STATED GOAL: Rewrite the rows that begin at the line containing "Question: From a" and stop after the line containing "Question: Which object is positioned farthest from the dark", changing "armchair" to "recliner" and leaving everything else as it is.

DATA LISTING:
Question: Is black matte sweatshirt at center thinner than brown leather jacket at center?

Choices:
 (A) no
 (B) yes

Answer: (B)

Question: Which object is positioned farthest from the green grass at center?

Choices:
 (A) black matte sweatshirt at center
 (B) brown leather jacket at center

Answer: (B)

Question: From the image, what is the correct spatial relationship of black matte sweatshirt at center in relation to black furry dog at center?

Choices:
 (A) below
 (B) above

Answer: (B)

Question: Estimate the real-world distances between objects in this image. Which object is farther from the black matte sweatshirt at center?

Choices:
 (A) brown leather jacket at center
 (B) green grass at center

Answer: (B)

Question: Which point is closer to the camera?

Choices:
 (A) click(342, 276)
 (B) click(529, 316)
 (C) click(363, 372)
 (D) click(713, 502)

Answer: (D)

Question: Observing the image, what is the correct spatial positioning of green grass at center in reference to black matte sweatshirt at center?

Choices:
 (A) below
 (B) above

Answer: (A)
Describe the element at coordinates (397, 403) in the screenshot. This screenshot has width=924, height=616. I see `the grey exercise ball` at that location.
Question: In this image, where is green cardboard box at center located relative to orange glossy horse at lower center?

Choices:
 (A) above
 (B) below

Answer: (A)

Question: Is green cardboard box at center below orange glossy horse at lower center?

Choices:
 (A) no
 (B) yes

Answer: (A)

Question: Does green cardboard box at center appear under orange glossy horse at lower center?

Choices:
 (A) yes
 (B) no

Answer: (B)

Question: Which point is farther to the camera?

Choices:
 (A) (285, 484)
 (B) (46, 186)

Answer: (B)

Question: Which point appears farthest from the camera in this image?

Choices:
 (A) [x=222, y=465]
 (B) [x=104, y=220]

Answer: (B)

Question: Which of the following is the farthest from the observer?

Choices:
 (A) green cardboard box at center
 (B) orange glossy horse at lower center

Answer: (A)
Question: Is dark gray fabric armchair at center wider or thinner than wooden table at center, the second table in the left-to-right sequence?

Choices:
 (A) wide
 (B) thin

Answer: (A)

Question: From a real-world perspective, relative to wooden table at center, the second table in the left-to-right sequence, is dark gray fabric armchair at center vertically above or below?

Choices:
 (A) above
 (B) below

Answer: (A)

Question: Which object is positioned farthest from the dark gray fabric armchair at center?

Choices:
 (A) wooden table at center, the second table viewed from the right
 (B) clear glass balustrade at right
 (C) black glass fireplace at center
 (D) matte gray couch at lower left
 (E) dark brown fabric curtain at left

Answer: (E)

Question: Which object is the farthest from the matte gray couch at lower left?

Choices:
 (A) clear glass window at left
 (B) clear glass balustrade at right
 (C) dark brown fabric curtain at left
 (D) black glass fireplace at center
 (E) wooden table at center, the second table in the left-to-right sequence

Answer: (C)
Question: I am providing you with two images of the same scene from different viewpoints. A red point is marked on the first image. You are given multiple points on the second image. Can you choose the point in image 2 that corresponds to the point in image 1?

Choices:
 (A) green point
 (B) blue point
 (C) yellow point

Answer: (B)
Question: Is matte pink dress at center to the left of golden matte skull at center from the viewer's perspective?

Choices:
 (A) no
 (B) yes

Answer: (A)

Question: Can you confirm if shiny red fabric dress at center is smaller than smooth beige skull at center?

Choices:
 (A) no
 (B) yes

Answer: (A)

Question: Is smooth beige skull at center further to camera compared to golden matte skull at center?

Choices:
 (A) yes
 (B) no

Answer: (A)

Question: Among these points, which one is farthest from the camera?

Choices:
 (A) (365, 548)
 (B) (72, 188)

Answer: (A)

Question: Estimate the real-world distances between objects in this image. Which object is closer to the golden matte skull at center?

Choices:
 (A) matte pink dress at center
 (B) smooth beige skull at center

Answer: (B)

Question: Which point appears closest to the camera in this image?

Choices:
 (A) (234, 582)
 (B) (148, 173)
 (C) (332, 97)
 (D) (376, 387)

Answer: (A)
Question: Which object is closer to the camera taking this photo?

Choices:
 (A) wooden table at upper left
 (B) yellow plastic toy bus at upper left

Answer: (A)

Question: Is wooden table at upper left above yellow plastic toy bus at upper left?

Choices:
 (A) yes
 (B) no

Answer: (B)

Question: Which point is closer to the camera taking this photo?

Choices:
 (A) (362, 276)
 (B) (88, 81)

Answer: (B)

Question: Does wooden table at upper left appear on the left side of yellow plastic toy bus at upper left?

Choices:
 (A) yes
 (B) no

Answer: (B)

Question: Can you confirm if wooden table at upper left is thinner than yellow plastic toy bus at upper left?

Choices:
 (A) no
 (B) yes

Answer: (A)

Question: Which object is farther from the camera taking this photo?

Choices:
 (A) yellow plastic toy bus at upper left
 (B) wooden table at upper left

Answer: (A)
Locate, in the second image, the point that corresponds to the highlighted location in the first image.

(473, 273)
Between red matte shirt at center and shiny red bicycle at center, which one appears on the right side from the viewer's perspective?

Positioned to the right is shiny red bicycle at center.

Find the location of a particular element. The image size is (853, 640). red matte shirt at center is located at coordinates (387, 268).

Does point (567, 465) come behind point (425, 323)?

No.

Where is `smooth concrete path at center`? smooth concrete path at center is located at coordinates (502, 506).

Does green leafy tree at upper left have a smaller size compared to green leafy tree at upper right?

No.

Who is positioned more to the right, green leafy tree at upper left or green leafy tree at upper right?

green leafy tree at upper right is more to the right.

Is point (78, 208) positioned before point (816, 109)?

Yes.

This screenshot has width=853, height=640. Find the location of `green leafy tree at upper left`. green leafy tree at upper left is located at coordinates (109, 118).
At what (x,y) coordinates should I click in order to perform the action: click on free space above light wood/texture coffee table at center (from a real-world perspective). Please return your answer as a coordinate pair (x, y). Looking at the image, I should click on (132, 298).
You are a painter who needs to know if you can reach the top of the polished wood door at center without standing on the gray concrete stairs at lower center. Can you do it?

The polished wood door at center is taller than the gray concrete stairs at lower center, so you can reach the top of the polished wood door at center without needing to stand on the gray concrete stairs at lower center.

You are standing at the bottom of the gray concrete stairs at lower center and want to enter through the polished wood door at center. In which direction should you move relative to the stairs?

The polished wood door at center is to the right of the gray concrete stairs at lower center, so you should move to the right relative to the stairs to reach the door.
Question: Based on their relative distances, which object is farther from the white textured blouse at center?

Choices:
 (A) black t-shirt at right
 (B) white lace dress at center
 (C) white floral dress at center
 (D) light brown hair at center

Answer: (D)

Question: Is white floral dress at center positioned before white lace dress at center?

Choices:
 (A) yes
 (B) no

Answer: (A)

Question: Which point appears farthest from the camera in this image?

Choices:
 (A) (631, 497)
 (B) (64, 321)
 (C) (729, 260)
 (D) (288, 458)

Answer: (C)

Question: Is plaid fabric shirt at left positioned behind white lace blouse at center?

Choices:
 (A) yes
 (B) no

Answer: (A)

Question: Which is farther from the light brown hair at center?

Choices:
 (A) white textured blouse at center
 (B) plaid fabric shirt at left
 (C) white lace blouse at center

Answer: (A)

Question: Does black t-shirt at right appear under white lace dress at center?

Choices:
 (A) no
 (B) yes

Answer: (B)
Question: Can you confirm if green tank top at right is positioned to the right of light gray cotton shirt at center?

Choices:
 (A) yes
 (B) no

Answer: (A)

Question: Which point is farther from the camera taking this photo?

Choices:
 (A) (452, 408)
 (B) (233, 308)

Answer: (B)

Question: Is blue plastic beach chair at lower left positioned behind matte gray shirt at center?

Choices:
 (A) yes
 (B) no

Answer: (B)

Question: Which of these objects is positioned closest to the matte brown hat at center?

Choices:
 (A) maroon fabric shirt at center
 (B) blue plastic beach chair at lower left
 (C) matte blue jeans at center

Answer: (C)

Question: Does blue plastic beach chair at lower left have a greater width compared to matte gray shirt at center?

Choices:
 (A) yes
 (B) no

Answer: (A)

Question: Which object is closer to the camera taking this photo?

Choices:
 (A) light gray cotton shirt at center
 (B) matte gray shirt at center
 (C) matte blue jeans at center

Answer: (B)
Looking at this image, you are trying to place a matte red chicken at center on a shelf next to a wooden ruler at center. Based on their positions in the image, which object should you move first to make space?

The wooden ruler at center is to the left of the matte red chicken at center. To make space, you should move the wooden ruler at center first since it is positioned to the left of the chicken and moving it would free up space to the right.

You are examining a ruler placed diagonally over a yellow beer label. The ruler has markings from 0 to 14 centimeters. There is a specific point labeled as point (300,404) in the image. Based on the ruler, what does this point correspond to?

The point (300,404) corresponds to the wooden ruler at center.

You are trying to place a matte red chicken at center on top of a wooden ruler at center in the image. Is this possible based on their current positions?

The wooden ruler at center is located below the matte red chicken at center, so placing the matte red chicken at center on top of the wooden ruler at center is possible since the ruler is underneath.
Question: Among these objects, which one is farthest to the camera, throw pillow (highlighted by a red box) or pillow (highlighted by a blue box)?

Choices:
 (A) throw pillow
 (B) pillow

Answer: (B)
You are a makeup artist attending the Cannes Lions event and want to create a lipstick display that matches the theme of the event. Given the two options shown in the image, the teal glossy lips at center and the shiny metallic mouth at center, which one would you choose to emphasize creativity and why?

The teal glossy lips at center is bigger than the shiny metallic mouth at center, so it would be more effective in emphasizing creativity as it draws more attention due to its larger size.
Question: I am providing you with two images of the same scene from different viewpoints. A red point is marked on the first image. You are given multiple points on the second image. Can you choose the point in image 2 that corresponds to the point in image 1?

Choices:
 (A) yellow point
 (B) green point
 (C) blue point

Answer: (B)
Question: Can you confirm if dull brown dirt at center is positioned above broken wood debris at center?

RESULT OF THE TASK:
Question: From a real-world perspective, relative to wooden table at center, the second table in the left-to-right sequence, is dark gray fabric recliner at center vertically above or below?

Choices:
 (A) above
 (B) below

Answer: (A)

Question: Which object is positioned farthest from the dark gray fabric recliner at center?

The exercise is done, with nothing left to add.